INSTRUCTION: Begin at the first line of the records below and, please, give each line again exactly until the line with "orange phone [508,124,613,182]" is included.

■ ■ ■ ■ ■ ■ ■

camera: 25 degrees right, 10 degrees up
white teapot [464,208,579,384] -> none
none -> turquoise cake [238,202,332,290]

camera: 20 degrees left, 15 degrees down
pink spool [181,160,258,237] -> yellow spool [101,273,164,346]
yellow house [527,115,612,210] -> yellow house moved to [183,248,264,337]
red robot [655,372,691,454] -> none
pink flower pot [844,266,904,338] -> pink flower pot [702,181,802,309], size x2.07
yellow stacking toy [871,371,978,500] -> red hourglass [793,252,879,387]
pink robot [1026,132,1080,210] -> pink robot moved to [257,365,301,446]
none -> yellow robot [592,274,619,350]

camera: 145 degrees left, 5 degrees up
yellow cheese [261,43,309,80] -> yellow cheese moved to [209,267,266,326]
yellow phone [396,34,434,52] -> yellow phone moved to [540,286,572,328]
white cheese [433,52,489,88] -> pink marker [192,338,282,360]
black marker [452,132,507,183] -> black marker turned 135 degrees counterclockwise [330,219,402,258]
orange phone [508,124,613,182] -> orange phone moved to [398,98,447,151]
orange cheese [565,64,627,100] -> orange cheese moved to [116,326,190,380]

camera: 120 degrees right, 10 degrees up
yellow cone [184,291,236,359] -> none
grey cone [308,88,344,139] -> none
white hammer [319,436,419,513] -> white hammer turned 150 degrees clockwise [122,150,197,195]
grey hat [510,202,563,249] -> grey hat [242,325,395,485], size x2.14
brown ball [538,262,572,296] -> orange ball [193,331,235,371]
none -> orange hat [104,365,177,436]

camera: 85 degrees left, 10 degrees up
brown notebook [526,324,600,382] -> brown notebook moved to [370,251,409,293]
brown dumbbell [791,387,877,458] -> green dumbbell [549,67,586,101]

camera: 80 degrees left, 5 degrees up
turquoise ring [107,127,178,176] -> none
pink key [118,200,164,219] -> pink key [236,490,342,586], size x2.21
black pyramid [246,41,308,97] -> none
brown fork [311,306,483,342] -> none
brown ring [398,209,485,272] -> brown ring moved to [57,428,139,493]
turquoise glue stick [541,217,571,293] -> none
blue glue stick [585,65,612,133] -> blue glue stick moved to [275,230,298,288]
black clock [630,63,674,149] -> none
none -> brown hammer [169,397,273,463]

■ ■ ■ ■ ■ ■ ■

FINISHED EXERCISE:
camera: 25 degrees right, 10 degrees up
white teapot [464,208,579,384] -> none
none -> turquoise cake [238,202,332,290]

camera: 20 degrees left, 15 degrees down
pink spool [181,160,258,237] -> yellow spool [101,273,164,346]
yellow house [527,115,612,210] -> yellow house moved to [183,248,264,337]
red robot [655,372,691,454] -> none
pink flower pot [844,266,904,338] -> pink flower pot [702,181,802,309], size x2.07
yellow stacking toy [871,371,978,500] -> red hourglass [793,252,879,387]
pink robot [1026,132,1080,210] -> pink robot moved to [257,365,301,446]
none -> yellow robot [592,274,619,350]

camera: 145 degrees left, 5 degrees up
yellow cheese [261,43,309,80] -> yellow cheese moved to [209,267,266,326]
yellow phone [396,34,434,52] -> yellow phone moved to [540,286,572,328]
white cheese [433,52,489,88] -> pink marker [192,338,282,360]
black marker [452,132,507,183] -> black marker turned 135 degrees counterclockwise [330,219,402,258]
orange phone [508,124,613,182] -> orange phone moved to [398,98,447,151]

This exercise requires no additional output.